Task to complete:
In the entries below, filter for the word "none" and copy every matching line.

Supplied entries:
◇ ◇ ◇ ◇ ◇ ◇ ◇

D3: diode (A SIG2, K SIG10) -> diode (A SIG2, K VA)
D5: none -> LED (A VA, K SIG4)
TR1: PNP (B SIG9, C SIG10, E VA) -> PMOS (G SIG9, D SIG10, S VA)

◇ ◇ ◇ ◇ ◇ ◇ ◇

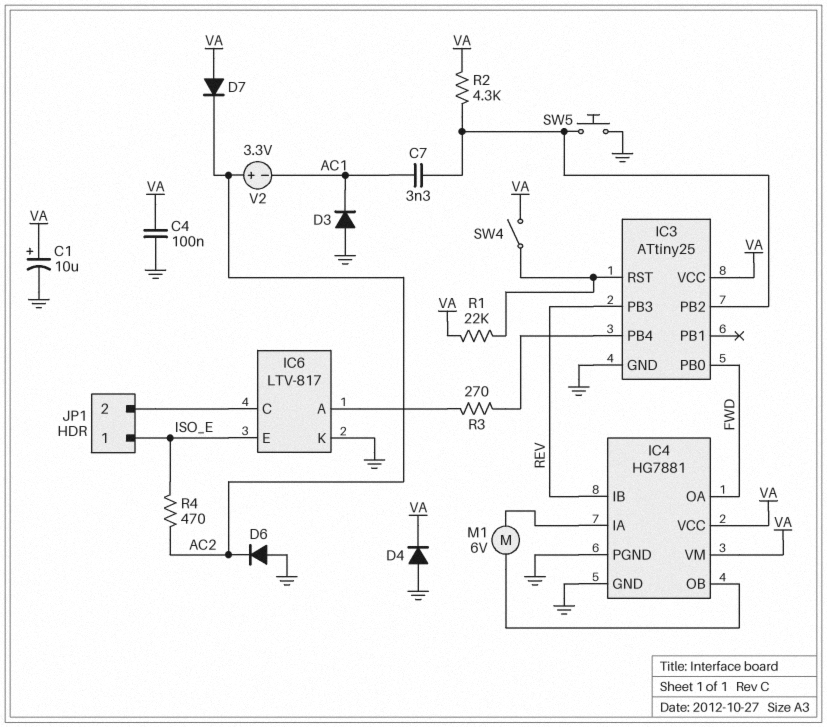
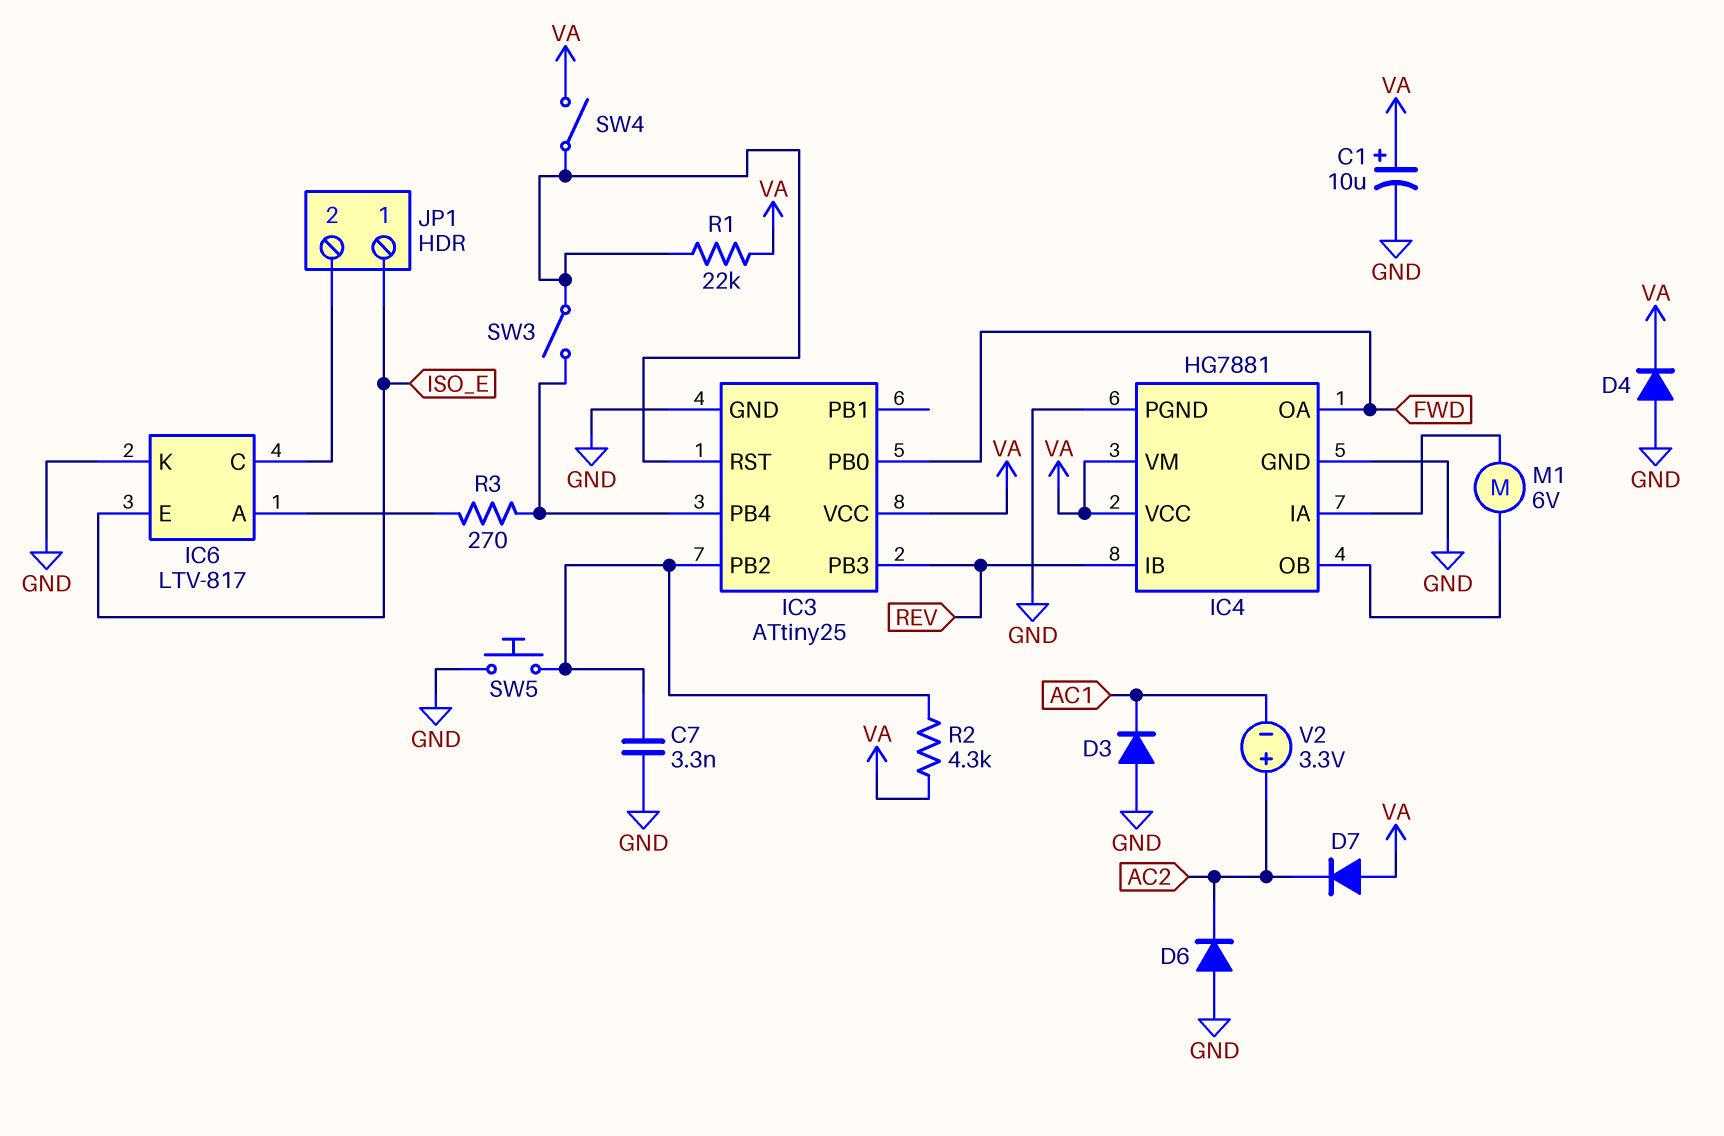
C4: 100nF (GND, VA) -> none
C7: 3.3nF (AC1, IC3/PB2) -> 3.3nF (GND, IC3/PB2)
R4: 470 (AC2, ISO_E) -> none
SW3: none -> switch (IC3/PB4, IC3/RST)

◇ ◇ ◇ ◇ ◇ ◇ ◇

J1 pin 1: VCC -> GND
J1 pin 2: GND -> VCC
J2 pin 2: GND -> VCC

◇ ◇ ◇ ◇ ◇ ◇ ◇

Result:
D5: none -> LED (A VA, K SIG4)
C4: 100nF (GND, VA) -> none
R4: 470 (AC2, ISO_E) -> none
SW3: none -> switch (IC3/PB4, IC3/RST)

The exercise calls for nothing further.